*INSTRUCTIONS FOR THE TASK:*
Return the data below exactly, minus the pictures.

*SUPPLIED RECORDS:*

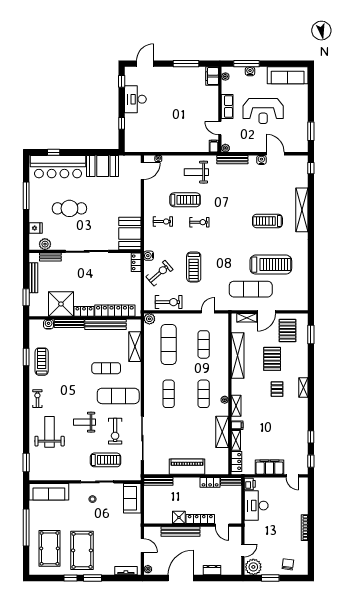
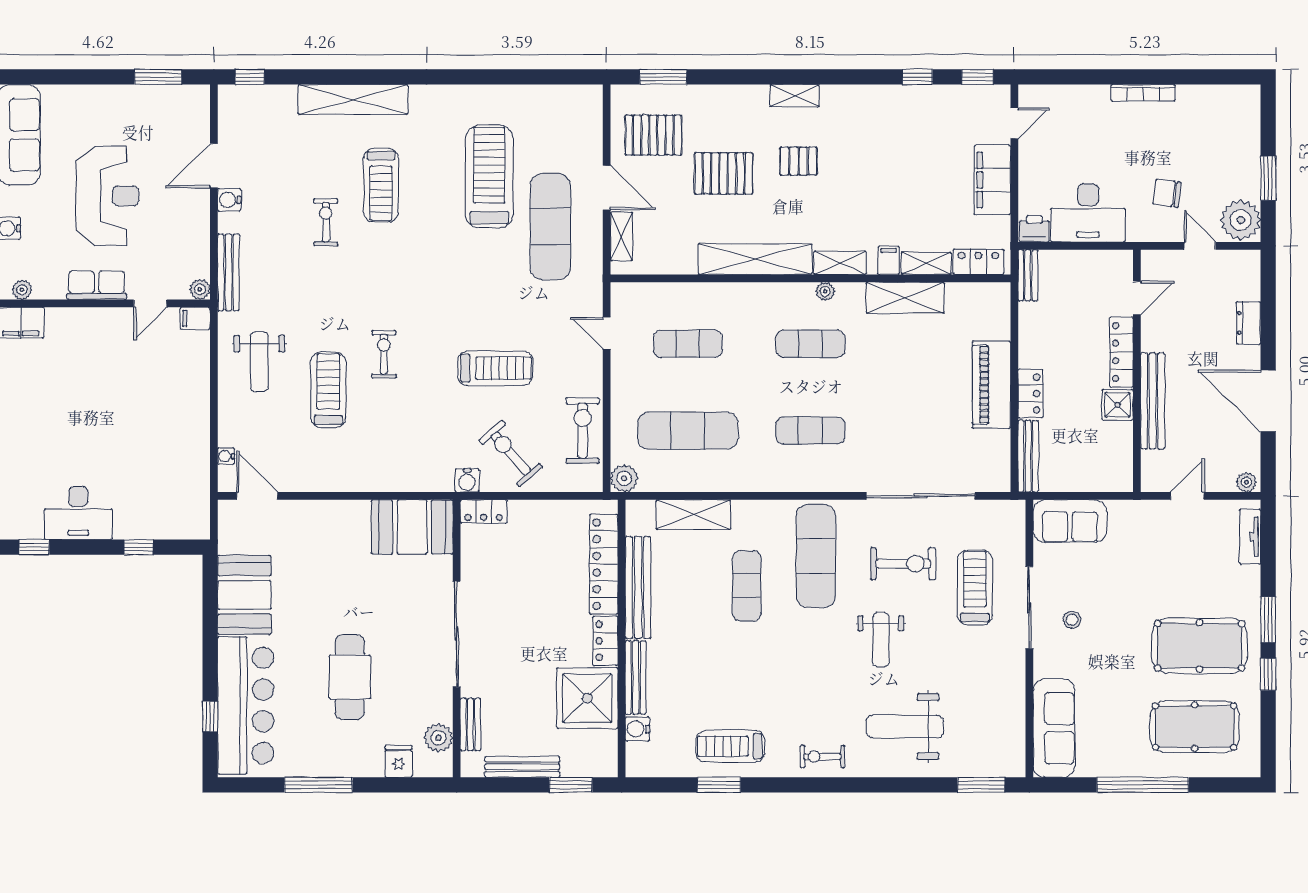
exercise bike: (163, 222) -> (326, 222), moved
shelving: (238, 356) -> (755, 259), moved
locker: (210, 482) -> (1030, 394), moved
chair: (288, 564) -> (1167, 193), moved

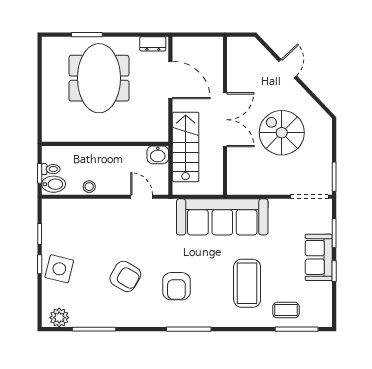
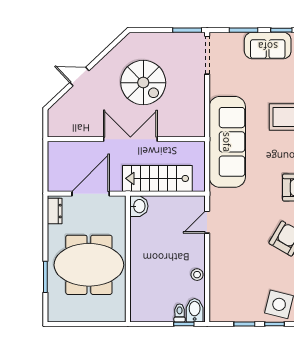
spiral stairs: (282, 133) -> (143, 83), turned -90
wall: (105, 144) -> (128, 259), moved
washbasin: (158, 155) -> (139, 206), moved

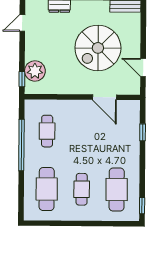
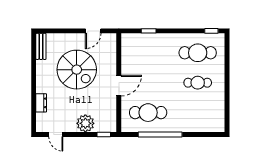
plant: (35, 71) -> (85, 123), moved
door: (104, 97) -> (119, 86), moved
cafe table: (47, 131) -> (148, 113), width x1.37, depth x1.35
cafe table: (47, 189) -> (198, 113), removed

*OUTPUT FOR THIS TASK:*
exercise bike: (163, 222) -> (326, 222), moved
shelving: (238, 356) -> (755, 259), moved
locker: (210, 482) -> (1030, 394), moved
chair: (288, 564) -> (1167, 193), moved

spiral stairs: (282, 133) -> (143, 83), turned -90
wall: (105, 144) -> (128, 259), moved
washbasin: (158, 155) -> (139, 206), moved

plant: (35, 71) -> (85, 123), moved
door: (104, 97) -> (119, 86), moved
cafe table: (47, 131) -> (148, 113), width x1.37, depth x1.35
cafe table: (47, 189) -> (198, 113), removed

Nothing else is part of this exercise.